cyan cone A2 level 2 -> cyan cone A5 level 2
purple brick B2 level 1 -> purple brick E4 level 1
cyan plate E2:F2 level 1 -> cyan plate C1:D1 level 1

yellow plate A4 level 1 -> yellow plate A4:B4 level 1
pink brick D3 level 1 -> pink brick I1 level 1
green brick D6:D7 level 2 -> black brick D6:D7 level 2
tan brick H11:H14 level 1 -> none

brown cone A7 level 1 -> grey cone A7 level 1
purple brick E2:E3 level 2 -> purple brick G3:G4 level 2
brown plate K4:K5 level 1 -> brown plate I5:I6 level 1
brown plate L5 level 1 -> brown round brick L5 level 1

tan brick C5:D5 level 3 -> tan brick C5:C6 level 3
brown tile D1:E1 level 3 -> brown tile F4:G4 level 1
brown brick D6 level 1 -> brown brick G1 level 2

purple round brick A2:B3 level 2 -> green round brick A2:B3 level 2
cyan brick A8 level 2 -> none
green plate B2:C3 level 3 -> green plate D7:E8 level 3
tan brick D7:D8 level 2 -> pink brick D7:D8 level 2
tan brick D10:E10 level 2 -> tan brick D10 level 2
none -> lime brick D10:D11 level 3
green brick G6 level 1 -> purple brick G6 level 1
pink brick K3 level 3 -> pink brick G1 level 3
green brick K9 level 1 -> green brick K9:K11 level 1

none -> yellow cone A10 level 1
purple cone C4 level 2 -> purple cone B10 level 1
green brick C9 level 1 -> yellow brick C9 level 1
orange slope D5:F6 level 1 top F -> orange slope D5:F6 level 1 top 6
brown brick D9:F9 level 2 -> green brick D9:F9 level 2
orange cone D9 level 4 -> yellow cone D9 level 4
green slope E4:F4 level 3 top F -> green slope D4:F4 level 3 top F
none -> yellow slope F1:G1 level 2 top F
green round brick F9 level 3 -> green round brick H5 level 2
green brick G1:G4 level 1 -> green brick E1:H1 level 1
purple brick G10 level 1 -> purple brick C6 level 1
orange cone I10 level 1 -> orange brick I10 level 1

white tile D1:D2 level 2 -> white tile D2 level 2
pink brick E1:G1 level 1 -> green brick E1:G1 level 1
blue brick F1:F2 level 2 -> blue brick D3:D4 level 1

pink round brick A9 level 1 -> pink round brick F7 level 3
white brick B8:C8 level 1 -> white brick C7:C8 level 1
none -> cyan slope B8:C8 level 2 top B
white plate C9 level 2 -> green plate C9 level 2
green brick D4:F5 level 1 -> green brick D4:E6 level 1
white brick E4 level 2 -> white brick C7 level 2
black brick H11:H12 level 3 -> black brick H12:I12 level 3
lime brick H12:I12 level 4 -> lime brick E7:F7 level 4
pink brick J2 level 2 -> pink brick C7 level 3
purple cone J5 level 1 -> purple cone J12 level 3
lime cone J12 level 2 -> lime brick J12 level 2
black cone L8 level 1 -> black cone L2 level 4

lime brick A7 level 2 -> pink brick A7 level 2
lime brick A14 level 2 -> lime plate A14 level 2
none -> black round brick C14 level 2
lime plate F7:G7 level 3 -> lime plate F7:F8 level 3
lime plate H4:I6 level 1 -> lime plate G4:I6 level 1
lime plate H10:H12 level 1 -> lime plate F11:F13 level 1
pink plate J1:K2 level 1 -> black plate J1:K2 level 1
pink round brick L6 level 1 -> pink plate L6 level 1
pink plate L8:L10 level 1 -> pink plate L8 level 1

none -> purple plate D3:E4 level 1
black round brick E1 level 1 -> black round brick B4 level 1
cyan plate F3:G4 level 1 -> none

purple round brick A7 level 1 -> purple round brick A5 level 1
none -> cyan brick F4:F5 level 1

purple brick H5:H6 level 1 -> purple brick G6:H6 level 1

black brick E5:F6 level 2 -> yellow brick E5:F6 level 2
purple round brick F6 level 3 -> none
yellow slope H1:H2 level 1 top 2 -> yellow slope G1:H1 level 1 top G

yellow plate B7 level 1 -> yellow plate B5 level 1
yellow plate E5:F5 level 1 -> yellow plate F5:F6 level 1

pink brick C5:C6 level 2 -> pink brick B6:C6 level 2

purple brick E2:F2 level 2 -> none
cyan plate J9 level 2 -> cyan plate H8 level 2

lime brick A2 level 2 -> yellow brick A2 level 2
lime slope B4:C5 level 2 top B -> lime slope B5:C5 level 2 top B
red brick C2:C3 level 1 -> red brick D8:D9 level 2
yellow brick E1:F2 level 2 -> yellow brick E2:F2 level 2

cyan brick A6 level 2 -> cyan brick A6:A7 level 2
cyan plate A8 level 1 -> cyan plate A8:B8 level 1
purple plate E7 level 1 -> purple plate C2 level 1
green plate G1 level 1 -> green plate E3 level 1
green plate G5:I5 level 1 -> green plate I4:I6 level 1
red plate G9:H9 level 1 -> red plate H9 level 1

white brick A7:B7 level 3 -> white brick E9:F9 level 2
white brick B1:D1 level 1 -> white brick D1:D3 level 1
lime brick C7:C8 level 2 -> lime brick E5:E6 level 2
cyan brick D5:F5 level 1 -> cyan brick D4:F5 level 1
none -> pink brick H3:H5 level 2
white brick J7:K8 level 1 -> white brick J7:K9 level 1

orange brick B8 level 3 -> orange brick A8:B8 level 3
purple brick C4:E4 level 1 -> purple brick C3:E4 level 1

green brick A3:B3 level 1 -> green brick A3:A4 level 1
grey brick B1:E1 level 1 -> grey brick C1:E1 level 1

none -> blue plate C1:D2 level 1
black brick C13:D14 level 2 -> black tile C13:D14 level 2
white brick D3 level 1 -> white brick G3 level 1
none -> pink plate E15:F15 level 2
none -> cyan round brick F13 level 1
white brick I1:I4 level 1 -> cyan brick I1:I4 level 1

⁂

Copy the entire listing, keeping each line exactly as it is.

cyan cone A2 level 2 -> cyan cone A5 level 2
purple brick B2 level 1 -> purple brick E4 level 1
cyan plate E2:F2 level 1 -> cyan plate C1:D1 level 1

yellow plate A4 level 1 -> yellow plate A4:B4 level 1
pink brick D3 level 1 -> pink brick I1 level 1
green brick D6:D7 level 2 -> black brick D6:D7 level 2
tan brick H11:H14 level 1 -> none

brown cone A7 level 1 -> grey cone A7 level 1
purple brick E2:E3 level 2 -> purple brick G3:G4 level 2
brown plate K4:K5 level 1 -> brown plate I5:I6 level 1
brown plate L5 level 1 -> brown round brick L5 level 1

tan brick C5:D5 level 3 -> tan brick C5:C6 level 3
brown tile D1:E1 level 3 -> brown tile F4:G4 level 1
brown brick D6 level 1 -> brown brick G1 level 2

purple round brick A2:B3 level 2 -> green round brick A2:B3 level 2
cyan brick A8 level 2 -> none
green plate B2:C3 level 3 -> green plate D7:E8 level 3
tan brick D7:D8 level 2 -> pink brick D7:D8 level 2
tan brick D10:E10 level 2 -> tan brick D10 level 2
none -> lime brick D10:D11 level 3
green brick G6 level 1 -> purple brick G6 level 1
pink brick K3 level 3 -> pink brick G1 level 3
green brick K9 level 1 -> green brick K9:K11 level 1

none -> yellow cone A10 level 1
purple cone C4 level 2 -> purple cone B10 level 1
green brick C9 level 1 -> yellow brick C9 level 1
orange slope D5:F6 level 1 top F -> orange slope D5:F6 level 1 top 6
brown brick D9:F9 level 2 -> green brick D9:F9 level 2
orange cone D9 level 4 -> yellow cone D9 level 4
green slope E4:F4 level 3 top F -> green slope D4:F4 level 3 top F
none -> yellow slope F1:G1 level 2 top F
green round brick F9 level 3 -> green round brick H5 level 2
green brick G1:G4 level 1 -> green brick E1:H1 level 1
purple brick G10 level 1 -> purple brick C6 level 1
orange cone I10 level 1 -> orange brick I10 level 1

white tile D1:D2 level 2 -> white tile D2 level 2
pink brick E1:G1 level 1 -> green brick E1:G1 level 1
blue brick F1:F2 level 2 -> blue brick D3:D4 level 1

pink round brick A9 level 1 -> pink round brick F7 level 3
white brick B8:C8 level 1 -> white brick C7:C8 level 1
none -> cyan slope B8:C8 level 2 top B
white plate C9 level 2 -> green plate C9 level 2
green brick D4:F5 level 1 -> green brick D4:E6 level 1
white brick E4 level 2 -> white brick C7 level 2
black brick H11:H12 level 3 -> black brick H12:I12 level 3
lime brick H12:I12 level 4 -> lime brick E7:F7 level 4
pink brick J2 level 2 -> pink brick C7 level 3
purple cone J5 level 1 -> purple cone J12 level 3
lime cone J12 level 2 -> lime brick J12 level 2
black cone L8 level 1 -> black cone L2 level 4

lime brick A7 level 2 -> pink brick A7 level 2
lime brick A14 level 2 -> lime plate A14 level 2
none -> black round brick C14 level 2
lime plate F7:G7 level 3 -> lime plate F7:F8 level 3
lime plate H4:I6 level 1 -> lime plate G4:I6 level 1
lime plate H10:H12 level 1 -> lime plate F11:F13 level 1
pink plate J1:K2 level 1 -> black plate J1:K2 level 1
pink round brick L6 level 1 -> pink plate L6 level 1
pink plate L8:L10 level 1 -> pink plate L8 level 1

none -> purple plate D3:E4 level 1
black round brick E1 level 1 -> black round brick B4 level 1
cyan plate F3:G4 level 1 -> none

purple round brick A7 level 1 -> purple round brick A5 level 1
none -> cyan brick F4:F5 level 1

purple brick H5:H6 level 1 -> purple brick G6:H6 level 1

black brick E5:F6 level 2 -> yellow brick E5:F6 level 2
purple round brick F6 level 3 -> none
yellow slope H1:H2 level 1 top 2 -> yellow slope G1:H1 level 1 top G

yellow plate B7 level 1 -> yellow plate B5 level 1
yellow plate E5:F5 level 1 -> yellow plate F5:F6 level 1

pink brick C5:C6 level 2 -> pink brick B6:C6 level 2

purple brick E2:F2 level 2 -> none
cyan plate J9 level 2 -> cyan plate H8 level 2

lime brick A2 level 2 -> yellow brick A2 level 2
lime slope B4:C5 level 2 top B -> lime slope B5:C5 level 2 top B
red brick C2:C3 level 1 -> red brick D8:D9 level 2
yellow brick E1:F2 level 2 -> yellow brick E2:F2 level 2

cyan brick A6 level 2 -> cyan brick A6:A7 level 2
cyan plate A8 level 1 -> cyan plate A8:B8 level 1
purple plate E7 level 1 -> purple plate C2 level 1
green plate G1 level 1 -> green plate E3 level 1
green plate G5:I5 level 1 -> green plate I4:I6 level 1
red plate G9:H9 level 1 -> red plate H9 level 1

white brick A7:B7 level 3 -> white brick E9:F9 level 2
white brick B1:D1 level 1 -> white brick D1:D3 level 1
lime brick C7:C8 level 2 -> lime brick E5:E6 level 2
cyan brick D5:F5 level 1 -> cyan brick D4:F5 level 1
none -> pink brick H3:H5 level 2
white brick J7:K8 level 1 -> white brick J7:K9 level 1

orange brick B8 level 3 -> orange brick A8:B8 level 3
purple brick C4:E4 level 1 -> purple brick C3:E4 level 1

green brick A3:B3 level 1 -> green brick A3:A4 level 1
grey brick B1:E1 level 1 -> grey brick C1:E1 level 1

none -> blue plate C1:D2 level 1
black brick C13:D14 level 2 -> black tile C13:D14 level 2
white brick D3 level 1 -> white brick G3 level 1
none -> pink plate E15:F15 level 2
none -> cyan round brick F13 level 1
white brick I1:I4 level 1 -> cyan brick I1:I4 level 1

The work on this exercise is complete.